=== Section Start ===
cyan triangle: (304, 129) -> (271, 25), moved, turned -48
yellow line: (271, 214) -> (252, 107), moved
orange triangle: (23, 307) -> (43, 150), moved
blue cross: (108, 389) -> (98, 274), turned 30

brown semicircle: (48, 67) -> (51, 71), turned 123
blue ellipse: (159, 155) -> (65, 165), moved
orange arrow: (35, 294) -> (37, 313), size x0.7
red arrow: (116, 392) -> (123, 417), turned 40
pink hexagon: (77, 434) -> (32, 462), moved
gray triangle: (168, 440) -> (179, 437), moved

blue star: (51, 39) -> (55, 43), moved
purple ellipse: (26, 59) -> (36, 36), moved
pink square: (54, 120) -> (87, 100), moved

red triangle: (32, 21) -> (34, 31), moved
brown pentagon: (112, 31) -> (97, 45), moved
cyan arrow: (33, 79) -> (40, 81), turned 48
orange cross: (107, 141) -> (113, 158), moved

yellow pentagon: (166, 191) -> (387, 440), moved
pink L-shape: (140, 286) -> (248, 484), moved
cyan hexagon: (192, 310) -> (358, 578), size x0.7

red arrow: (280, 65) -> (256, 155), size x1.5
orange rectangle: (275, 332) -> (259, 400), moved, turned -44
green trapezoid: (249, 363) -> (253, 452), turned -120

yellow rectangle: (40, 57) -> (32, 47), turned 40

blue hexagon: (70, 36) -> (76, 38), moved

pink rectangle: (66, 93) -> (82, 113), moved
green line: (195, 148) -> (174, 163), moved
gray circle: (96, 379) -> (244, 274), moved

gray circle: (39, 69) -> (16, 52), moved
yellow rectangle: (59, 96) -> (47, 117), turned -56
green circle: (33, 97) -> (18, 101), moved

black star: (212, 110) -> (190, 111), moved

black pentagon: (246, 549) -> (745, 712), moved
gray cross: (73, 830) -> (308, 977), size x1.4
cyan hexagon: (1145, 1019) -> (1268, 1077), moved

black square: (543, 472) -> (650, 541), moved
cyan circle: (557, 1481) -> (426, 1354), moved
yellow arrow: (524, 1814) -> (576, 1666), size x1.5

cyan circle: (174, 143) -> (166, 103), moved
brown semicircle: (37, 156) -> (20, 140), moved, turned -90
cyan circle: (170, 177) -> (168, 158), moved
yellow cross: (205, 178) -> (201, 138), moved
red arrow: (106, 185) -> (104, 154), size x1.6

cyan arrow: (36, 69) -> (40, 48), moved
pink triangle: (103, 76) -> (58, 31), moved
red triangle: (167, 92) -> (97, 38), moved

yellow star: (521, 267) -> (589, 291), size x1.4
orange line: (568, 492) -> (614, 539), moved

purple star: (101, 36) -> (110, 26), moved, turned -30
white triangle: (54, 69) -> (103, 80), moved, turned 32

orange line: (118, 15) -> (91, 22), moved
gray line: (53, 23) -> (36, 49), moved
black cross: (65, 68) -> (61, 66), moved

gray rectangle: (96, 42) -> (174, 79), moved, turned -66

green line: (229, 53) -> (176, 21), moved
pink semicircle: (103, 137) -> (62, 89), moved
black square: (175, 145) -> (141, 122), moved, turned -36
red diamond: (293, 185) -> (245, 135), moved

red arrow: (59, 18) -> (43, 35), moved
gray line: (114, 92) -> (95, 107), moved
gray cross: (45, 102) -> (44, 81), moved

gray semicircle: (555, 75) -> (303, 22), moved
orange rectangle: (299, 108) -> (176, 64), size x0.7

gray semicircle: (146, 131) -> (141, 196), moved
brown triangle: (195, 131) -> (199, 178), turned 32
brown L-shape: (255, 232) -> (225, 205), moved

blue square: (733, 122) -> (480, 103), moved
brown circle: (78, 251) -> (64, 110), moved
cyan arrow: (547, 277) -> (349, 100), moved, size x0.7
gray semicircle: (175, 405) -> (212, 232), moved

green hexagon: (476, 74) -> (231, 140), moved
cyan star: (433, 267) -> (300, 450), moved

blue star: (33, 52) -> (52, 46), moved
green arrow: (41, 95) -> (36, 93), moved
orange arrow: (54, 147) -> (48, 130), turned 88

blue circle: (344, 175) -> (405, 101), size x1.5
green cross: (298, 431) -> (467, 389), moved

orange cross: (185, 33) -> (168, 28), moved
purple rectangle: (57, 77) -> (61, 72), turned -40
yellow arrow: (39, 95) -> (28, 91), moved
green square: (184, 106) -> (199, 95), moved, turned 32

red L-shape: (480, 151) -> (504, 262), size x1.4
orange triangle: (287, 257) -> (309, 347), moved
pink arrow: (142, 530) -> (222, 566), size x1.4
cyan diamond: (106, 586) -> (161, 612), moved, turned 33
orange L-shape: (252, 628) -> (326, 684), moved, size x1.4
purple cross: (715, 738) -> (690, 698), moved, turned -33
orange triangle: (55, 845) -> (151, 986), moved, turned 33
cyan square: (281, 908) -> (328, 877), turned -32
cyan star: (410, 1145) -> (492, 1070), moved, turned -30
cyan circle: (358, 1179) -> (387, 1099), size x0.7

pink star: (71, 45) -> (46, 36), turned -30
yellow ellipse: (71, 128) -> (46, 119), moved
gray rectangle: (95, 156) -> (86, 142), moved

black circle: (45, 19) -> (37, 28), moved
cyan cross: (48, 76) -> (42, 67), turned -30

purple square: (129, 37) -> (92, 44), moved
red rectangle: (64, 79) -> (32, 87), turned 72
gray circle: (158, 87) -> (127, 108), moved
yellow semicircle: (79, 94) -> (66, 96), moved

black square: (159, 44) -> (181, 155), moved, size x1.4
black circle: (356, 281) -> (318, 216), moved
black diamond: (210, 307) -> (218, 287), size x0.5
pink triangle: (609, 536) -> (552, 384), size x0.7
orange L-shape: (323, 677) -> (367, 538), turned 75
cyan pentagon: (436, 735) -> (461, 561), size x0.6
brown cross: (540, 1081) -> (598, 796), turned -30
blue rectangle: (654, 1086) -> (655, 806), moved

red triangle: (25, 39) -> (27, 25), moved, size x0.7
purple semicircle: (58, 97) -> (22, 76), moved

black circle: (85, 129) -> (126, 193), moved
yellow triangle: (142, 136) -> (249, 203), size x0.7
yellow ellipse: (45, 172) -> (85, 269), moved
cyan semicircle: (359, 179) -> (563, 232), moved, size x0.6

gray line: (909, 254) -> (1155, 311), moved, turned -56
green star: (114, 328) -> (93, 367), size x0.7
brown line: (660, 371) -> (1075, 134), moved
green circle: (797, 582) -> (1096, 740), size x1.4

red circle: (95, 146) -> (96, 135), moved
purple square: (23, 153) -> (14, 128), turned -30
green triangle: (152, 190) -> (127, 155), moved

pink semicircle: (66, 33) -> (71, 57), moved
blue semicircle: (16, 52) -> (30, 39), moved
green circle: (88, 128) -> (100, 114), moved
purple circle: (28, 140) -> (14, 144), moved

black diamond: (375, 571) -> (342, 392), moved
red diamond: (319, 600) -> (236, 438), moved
=== Section End ===
[TASK REQUIREMENTS]: Among the entries above, copy exactly only the lines starting with the one containing "pink star: (71, 45) -> (46, 36), turned -30" and going through the one containing "gray line: (909, 254)", both ends included.

[REPLY]:
pink star: (71, 45) -> (46, 36), turned -30
yellow ellipse: (71, 128) -> (46, 119), moved
gray rectangle: (95, 156) -> (86, 142), moved

black circle: (45, 19) -> (37, 28), moved
cyan cross: (48, 76) -> (42, 67), turned -30

purple square: (129, 37) -> (92, 44), moved
red rectangle: (64, 79) -> (32, 87), turned 72
gray circle: (158, 87) -> (127, 108), moved
yellow semicircle: (79, 94) -> (66, 96), moved

black square: (159, 44) -> (181, 155), moved, size x1.4
black circle: (356, 281) -> (318, 216), moved
black diamond: (210, 307) -> (218, 287), size x0.5
pink triangle: (609, 536) -> (552, 384), size x0.7
orange L-shape: (323, 677) -> (367, 538), turned 75
cyan pentagon: (436, 735) -> (461, 561), size x0.6
brown cross: (540, 1081) -> (598, 796), turned -30
blue rectangle: (654, 1086) -> (655, 806), moved

red triangle: (25, 39) -> (27, 25), moved, size x0.7
purple semicircle: (58, 97) -> (22, 76), moved

black circle: (85, 129) -> (126, 193), moved
yellow triangle: (142, 136) -> (249, 203), size x0.7
yellow ellipse: (45, 172) -> (85, 269), moved
cyan semicircle: (359, 179) -> (563, 232), moved, size x0.6

gray line: (909, 254) -> (1155, 311), moved, turned -56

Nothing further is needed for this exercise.